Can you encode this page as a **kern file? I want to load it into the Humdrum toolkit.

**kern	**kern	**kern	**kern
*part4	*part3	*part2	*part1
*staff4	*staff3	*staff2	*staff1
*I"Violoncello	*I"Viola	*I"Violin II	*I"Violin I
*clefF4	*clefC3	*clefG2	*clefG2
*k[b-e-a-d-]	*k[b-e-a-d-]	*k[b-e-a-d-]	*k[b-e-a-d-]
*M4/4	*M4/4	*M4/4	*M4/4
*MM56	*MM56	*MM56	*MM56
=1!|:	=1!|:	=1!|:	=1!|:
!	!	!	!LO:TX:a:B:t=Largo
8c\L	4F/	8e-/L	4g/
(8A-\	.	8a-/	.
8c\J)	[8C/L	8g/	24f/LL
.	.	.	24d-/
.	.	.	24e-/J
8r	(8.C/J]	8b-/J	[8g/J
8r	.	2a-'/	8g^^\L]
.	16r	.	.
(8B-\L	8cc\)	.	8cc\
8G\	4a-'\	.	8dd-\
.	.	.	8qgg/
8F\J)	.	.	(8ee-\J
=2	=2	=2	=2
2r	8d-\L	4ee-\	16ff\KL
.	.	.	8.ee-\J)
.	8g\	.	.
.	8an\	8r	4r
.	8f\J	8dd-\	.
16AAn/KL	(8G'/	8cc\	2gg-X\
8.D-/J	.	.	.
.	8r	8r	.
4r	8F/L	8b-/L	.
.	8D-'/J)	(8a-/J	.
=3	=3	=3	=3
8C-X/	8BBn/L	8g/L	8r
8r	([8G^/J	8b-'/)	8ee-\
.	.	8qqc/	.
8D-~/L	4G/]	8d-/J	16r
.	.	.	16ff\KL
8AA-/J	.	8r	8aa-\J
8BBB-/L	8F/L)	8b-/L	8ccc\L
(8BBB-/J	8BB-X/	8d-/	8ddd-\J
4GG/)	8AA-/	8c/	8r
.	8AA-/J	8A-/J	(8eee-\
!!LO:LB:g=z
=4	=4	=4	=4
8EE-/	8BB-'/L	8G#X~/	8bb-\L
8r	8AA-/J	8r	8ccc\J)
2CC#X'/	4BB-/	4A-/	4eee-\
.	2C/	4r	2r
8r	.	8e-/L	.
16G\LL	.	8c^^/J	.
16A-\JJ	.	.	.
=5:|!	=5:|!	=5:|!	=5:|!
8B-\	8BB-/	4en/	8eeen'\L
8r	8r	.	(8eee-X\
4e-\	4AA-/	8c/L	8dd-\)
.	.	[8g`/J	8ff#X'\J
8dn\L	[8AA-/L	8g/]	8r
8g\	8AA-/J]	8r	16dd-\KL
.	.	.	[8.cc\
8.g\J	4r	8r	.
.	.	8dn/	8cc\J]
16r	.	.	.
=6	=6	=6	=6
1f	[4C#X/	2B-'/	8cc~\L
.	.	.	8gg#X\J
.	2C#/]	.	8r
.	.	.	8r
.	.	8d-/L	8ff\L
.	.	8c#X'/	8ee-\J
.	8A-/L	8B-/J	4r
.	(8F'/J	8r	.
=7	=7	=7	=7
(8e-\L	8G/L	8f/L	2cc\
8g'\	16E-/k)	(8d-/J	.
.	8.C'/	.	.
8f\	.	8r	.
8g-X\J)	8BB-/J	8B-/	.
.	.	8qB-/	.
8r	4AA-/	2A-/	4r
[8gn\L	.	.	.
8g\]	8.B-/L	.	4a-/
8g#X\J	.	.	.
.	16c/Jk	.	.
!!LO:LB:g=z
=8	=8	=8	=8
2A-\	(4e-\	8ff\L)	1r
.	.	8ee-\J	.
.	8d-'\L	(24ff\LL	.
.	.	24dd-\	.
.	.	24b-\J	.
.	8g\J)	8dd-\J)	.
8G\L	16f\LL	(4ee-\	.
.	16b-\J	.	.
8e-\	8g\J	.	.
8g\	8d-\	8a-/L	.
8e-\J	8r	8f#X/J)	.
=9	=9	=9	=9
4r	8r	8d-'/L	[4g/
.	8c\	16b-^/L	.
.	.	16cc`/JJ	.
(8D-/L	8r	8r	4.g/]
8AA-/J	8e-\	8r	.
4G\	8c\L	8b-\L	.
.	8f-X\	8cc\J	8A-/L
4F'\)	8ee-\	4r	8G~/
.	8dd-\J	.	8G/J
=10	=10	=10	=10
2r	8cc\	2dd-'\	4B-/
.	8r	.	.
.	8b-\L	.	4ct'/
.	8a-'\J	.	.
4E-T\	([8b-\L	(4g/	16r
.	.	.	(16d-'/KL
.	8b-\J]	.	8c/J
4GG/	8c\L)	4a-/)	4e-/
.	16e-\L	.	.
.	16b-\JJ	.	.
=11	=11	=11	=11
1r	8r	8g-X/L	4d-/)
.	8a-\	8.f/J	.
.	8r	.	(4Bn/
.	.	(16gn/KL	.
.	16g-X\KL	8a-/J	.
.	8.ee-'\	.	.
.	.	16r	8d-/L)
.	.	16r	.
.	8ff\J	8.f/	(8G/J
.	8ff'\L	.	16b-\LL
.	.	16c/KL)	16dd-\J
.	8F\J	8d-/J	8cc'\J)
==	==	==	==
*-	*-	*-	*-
·····
### SHORT TASK:
Pull out every line of the material that contains the string "kern", copying each line in full. Match case exactly.

### THE REPLY:
Can you encode this page as a **kern file? I want to load it into the Humdrum toolkit.
**kern	**kern	**kern	**kern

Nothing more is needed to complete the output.